[Opening Information supplied section]
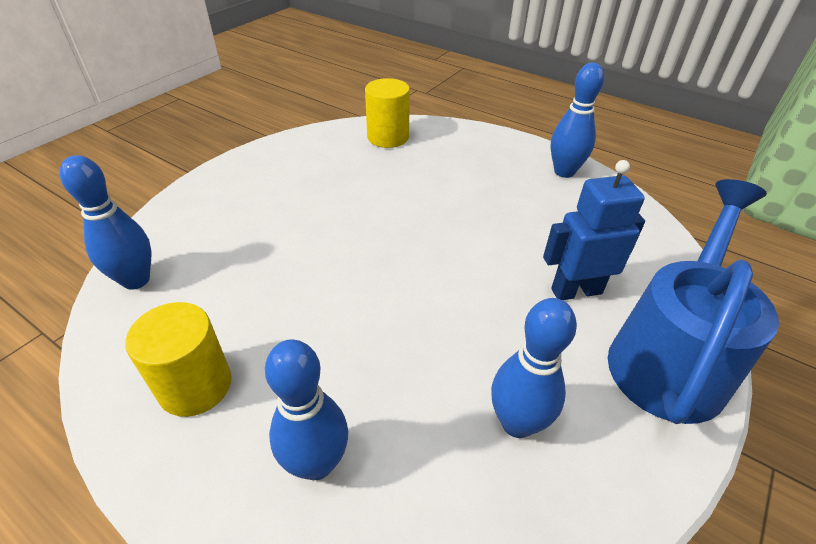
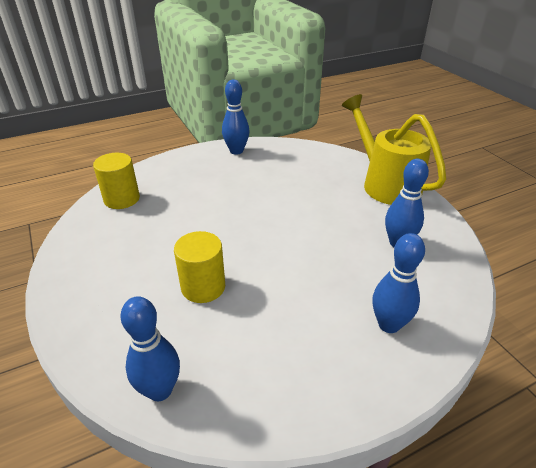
camera: 60 degrees left, 5 degrees down
(195, 385) = (301, 370): yellow cylinder -> yellow cylinder (203, 287)
(576, 291) = (329, 189): blue robot -> none
(670, 356) = (385, 183): blue watering can -> yellow watering can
[Closing Information supplied section]
About this task - Every line above should be returned exactly; the pictures stay out.

Written reply -
camera: 60 degrees left, 5 degrees down
(195, 385) = (301, 370): yellow cylinder -> yellow cylinder (203, 287)
(576, 291) = (329, 189): blue robot -> none
(670, 356) = (385, 183): blue watering can -> yellow watering can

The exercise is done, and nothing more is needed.